Prompt -> Identify every line in the records below that contains the word "diode", and copy each of those lines.

Version comparison data:

━━━━━━━━

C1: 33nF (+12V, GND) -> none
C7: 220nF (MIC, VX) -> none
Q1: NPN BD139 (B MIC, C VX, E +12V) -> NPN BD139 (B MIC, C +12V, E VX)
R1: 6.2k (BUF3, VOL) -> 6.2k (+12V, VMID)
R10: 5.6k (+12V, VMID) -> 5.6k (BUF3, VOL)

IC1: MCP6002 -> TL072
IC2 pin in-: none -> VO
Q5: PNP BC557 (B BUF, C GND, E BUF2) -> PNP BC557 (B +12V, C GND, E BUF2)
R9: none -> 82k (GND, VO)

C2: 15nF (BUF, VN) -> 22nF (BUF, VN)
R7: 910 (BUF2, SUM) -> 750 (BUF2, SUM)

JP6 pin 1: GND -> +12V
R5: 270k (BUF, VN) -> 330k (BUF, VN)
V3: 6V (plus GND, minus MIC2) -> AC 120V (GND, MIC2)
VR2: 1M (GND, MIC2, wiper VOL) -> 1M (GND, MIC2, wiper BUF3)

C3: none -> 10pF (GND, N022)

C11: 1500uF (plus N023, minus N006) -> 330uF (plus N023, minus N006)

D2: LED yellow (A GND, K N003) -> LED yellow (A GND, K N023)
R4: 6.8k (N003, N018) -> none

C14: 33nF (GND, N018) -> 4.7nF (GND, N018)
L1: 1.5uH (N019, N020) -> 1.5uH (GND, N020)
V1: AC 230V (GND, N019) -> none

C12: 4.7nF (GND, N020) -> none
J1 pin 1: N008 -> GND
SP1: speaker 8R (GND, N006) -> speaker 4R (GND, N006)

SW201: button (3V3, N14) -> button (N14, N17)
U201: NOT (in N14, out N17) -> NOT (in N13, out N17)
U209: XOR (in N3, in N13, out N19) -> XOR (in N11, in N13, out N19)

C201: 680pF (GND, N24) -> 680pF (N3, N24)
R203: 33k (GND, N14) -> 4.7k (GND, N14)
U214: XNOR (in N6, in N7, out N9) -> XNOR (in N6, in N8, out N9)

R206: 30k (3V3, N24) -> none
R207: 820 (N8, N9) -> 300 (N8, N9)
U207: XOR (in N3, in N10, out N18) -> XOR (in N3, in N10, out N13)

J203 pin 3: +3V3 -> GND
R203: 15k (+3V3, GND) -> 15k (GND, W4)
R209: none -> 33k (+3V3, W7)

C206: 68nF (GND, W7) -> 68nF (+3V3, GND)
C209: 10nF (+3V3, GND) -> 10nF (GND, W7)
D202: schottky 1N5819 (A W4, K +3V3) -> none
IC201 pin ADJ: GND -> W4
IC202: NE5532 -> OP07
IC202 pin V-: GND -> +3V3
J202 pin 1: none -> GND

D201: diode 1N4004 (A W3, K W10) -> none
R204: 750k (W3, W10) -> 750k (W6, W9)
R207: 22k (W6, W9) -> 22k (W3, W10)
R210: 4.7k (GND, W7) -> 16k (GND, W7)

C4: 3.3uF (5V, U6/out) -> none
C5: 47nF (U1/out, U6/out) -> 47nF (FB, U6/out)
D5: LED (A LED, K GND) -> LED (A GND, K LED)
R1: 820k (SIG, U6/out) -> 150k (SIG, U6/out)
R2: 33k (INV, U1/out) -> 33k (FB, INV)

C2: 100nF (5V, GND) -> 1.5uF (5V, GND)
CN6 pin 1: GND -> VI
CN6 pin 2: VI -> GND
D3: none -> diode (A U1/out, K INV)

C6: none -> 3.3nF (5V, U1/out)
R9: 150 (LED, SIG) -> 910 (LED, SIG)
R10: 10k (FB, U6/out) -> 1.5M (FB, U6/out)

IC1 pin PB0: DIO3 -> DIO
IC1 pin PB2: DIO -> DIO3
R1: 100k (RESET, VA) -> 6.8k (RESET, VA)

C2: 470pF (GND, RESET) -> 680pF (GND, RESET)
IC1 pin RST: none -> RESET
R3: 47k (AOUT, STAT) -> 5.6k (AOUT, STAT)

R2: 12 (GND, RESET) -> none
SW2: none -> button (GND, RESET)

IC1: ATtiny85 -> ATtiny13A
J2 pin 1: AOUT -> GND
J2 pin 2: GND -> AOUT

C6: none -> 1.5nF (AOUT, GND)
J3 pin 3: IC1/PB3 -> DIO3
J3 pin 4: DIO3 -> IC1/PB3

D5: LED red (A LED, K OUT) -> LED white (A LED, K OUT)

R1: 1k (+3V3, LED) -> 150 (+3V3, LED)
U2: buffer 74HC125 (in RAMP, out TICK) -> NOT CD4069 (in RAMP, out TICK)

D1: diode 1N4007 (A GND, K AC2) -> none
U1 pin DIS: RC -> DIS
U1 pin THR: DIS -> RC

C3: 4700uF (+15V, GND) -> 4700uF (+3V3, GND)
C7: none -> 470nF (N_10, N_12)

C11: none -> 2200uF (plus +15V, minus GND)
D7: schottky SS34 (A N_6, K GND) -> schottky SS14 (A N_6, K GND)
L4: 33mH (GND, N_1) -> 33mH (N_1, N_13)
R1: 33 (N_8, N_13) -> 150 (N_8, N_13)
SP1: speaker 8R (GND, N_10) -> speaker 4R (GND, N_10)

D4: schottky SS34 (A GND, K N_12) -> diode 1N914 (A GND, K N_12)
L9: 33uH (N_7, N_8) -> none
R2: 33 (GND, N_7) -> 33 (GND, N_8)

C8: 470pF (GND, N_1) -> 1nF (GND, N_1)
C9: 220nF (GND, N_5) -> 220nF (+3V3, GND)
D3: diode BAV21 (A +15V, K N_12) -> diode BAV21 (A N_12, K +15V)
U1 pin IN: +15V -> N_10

━━━━━━━━

Written reply ->
D201: diode 1N4004 (A W3, K W10) -> none
D3: none -> diode (A U1/out, K INV)
D1: diode 1N4007 (A GND, K AC2) -> none
D4: schottky SS34 (A GND, K N_12) -> diode 1N914 (A GND, K N_12)
D3: diode BAV21 (A +15V, K N_12) -> diode BAV21 (A N_12, K +15V)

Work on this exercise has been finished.